Work item: Somewhere below are a line with "yellow line: moved 16 px down" and a later line with "pink circle: moved 5 px left". Output exactly those lines and all lines between them.

Data:
=== Section Start ===
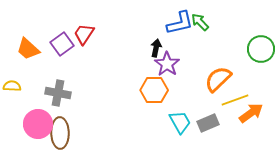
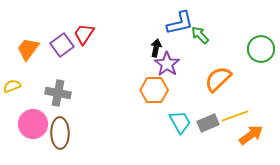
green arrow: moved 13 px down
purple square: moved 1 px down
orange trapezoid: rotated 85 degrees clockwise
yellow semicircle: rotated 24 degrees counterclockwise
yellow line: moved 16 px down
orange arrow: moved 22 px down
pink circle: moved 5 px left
=== Section End ===
=== Section Start ===
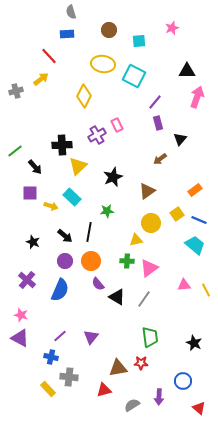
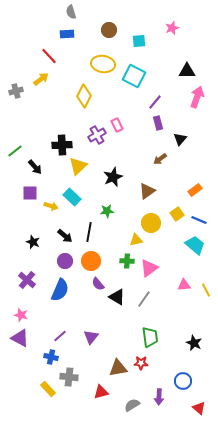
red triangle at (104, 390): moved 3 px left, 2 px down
=== Section End ===
Completed exercise:
yellow line: moved 16 px down
orange arrow: moved 22 px down
pink circle: moved 5 px left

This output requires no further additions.